> [TASK REQUIREMENTS]
Please restate every line below exactly, without any pictures.

> [DATASET EXTRACT]
>>>>>

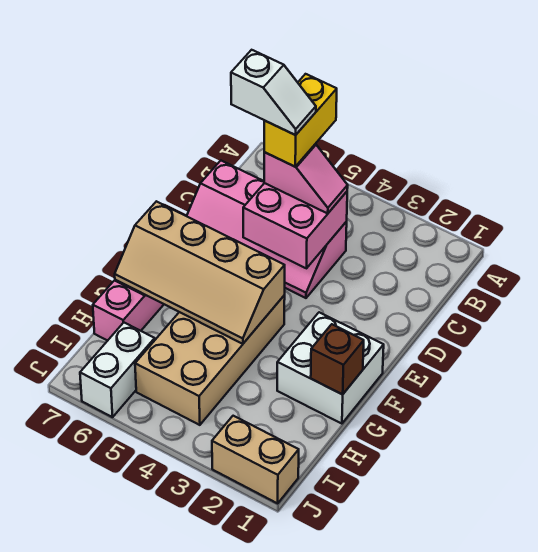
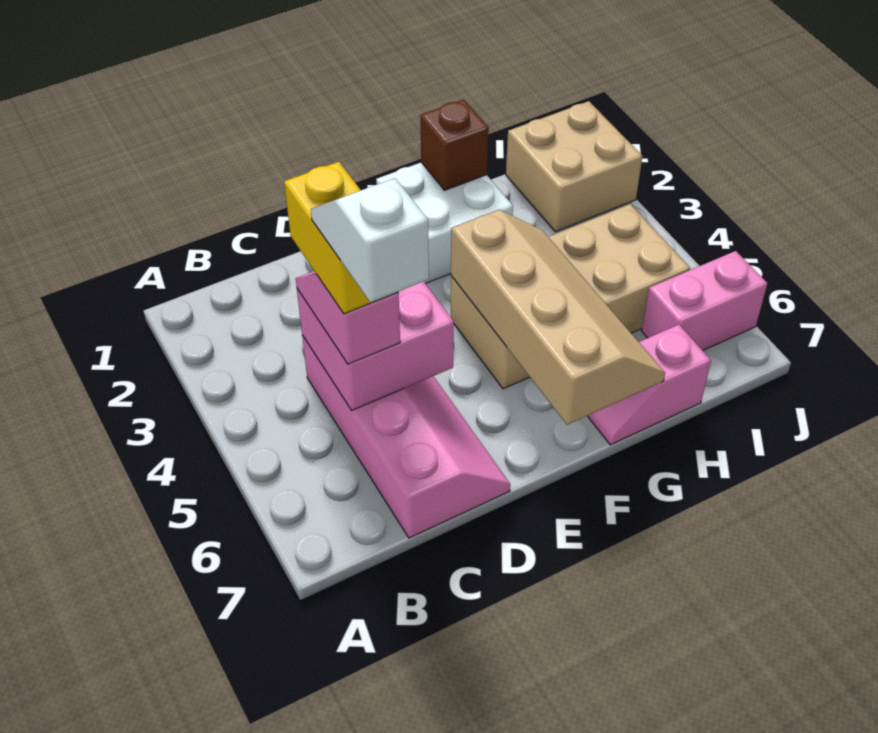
yellow brick B5:C5 level 4 -> yellow brick C4:C5 level 4
white brick I6:J6 level 1 -> pink brick I6:J6 level 1
tan brick J1:J2 level 1 -> tan brick I1:J2 level 1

<<<<<

> [TASK RESULT]
yellow brick B5:C5 level 4 -> yellow brick C4:C5 level 4
white brick I6:J6 level 1 -> pink brick I6:J6 level 1
tan brick J1:J2 level 1 -> tan brick I1:J2 level 1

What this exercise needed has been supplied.